# Exercise directions:
Extract every line from the records below that contains the word "DGND".
START Material provided
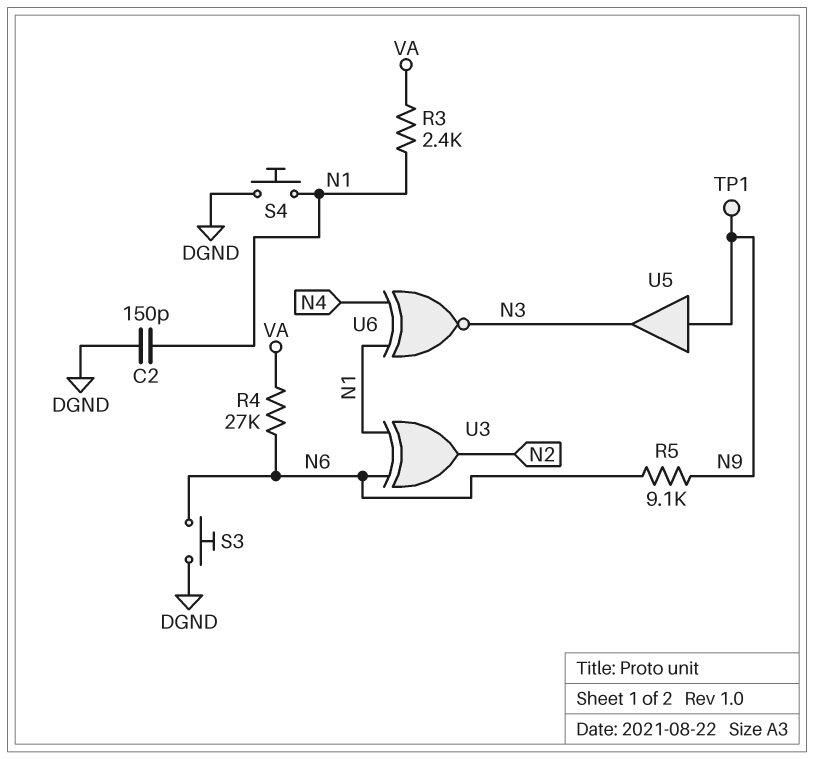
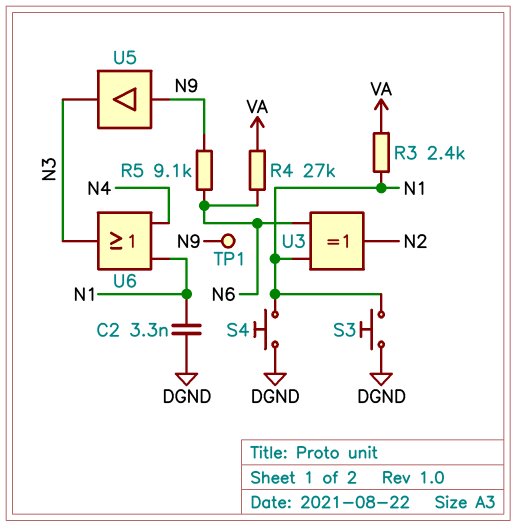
C2: 150pF (DGND, N1) -> 3.3nF (DGND, N1)
S3: button (DGND, N6) -> button (DGND, N1)
U6: XNOR (in N1, in N4, out N3) -> OR (in N1, in N4, out N3)

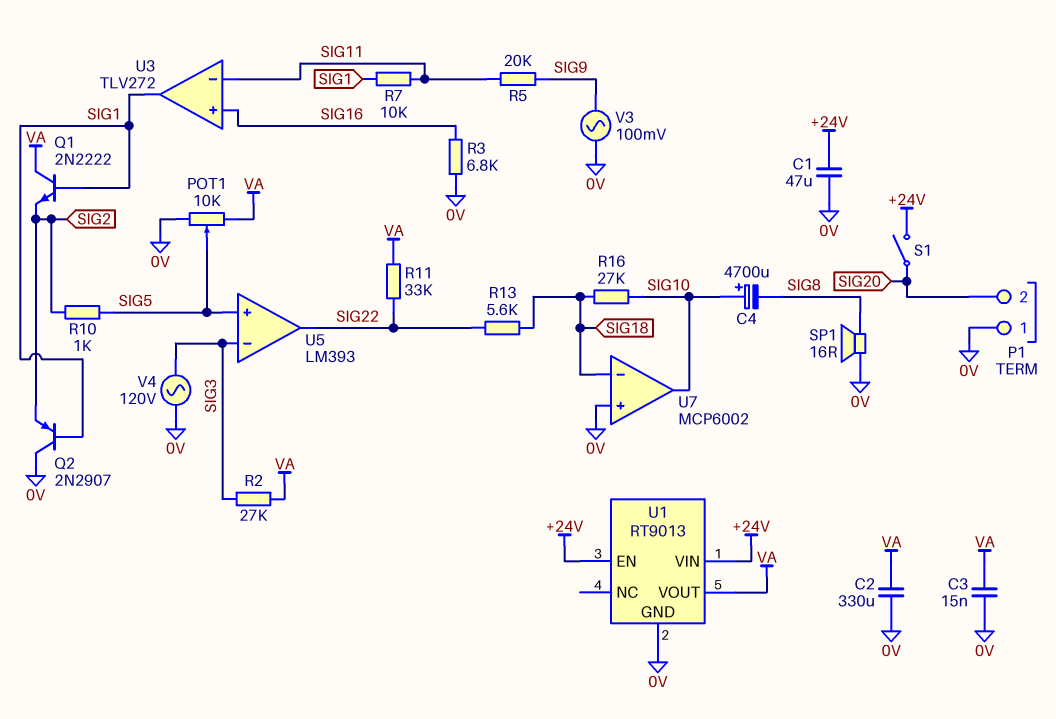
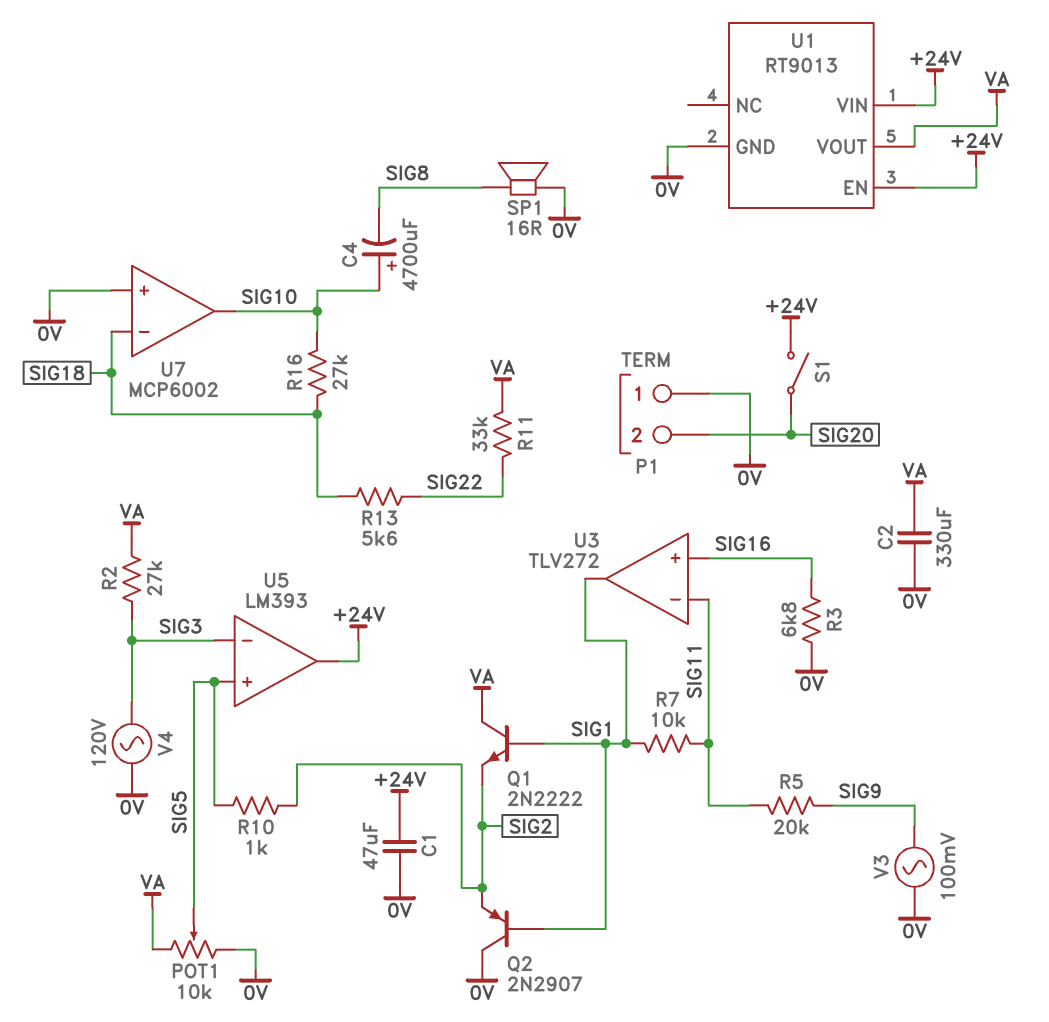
C3: 15nF (0V, VA) -> none
U5 pin out: SIG22 -> +24V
END Material provided
# Exercise response:
C2: 150pF (DGND, N1) -> 3.3nF (DGND, N1)
S3: button (DGND, N6) -> button (DGND, N1)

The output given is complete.